[Stored data]
....
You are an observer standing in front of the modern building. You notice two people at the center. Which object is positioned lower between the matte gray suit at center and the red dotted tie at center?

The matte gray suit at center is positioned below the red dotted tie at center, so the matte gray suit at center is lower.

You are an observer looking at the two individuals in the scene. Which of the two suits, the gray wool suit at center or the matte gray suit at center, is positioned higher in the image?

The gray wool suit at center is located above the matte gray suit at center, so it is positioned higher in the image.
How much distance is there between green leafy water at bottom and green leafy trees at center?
....
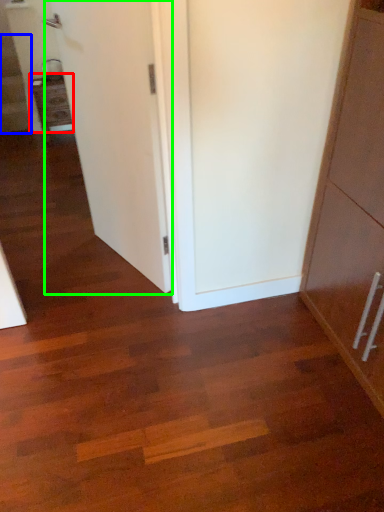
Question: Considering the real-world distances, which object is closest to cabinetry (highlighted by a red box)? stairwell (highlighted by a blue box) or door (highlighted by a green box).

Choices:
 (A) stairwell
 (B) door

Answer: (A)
....
Copy the lines from the one containing "The gray wool suit at center is" through the one containing "How much distance", substituting "placed" for "located" and changing nothing else.

The gray wool suit at center is placed above the matte gray suit at center, so it is positioned higher in the image.
How much distance is there between green leafy water at bottom and green leafy trees at center?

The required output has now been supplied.